■ AIM OF THE TASK ■
What lines of the listing below contain the word "none"? Copy each of them out.

======== DATA UNDER STUDY

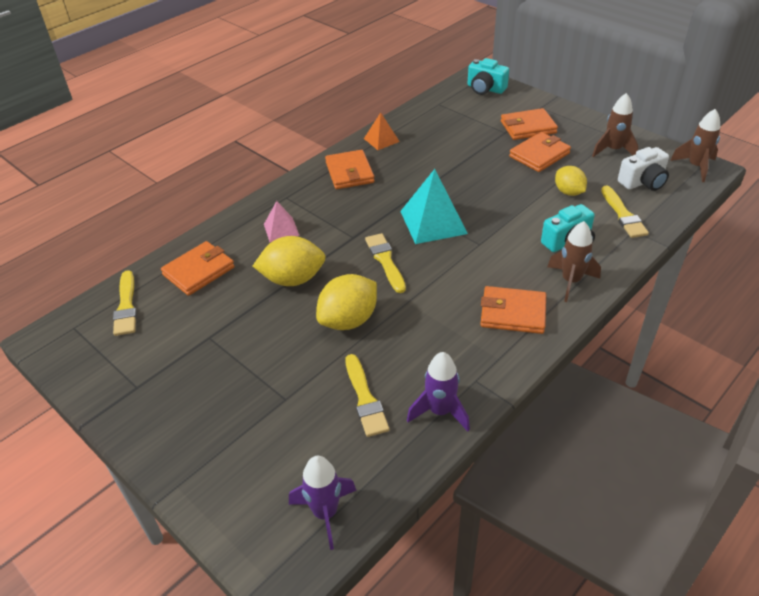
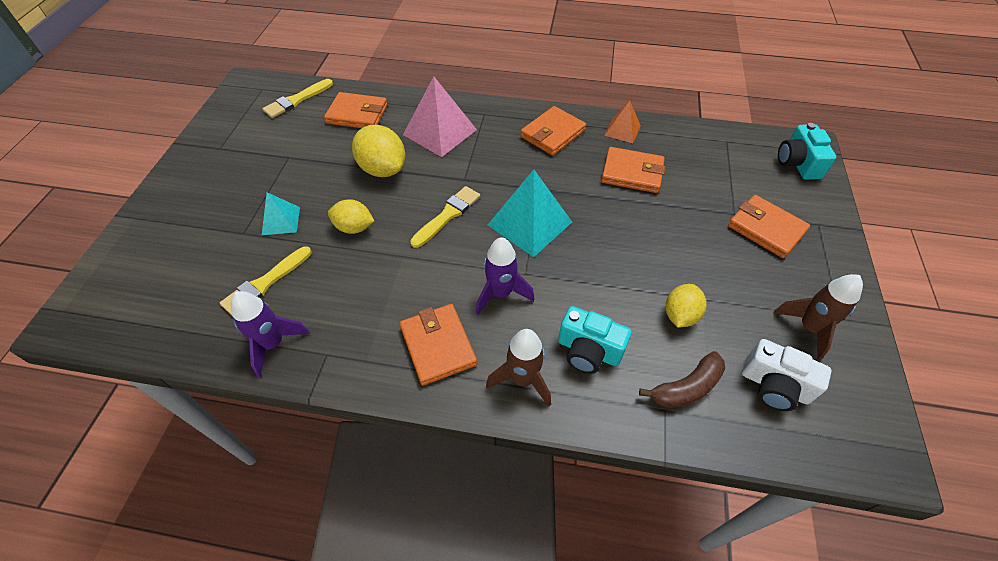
camera: 55 degrees right, 10 degrees up
(281, 229) = (440, 132): pink pyramid -> pink pyramid, size x1.78
(294, 366) = (281, 221): none -> turquoise pyramid
(325, 513) = (132, 316): purple rocket -> purple rocket (501, 293)
(348, 320) = (354, 227): yellow lemon -> yellow lemon, size x0.64
(539, 155) = (724, 260): orange wallet -> orange wallet (632, 173)
(623, 215) = (686, 388): yellow brush -> brown banana
(695, 167) = (872, 439): brown rocket -> none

================

■ ANSWER BOX ■
(294, 366) = (281, 221): none -> turquoise pyramid
(695, 167) = (872, 439): brown rocket -> none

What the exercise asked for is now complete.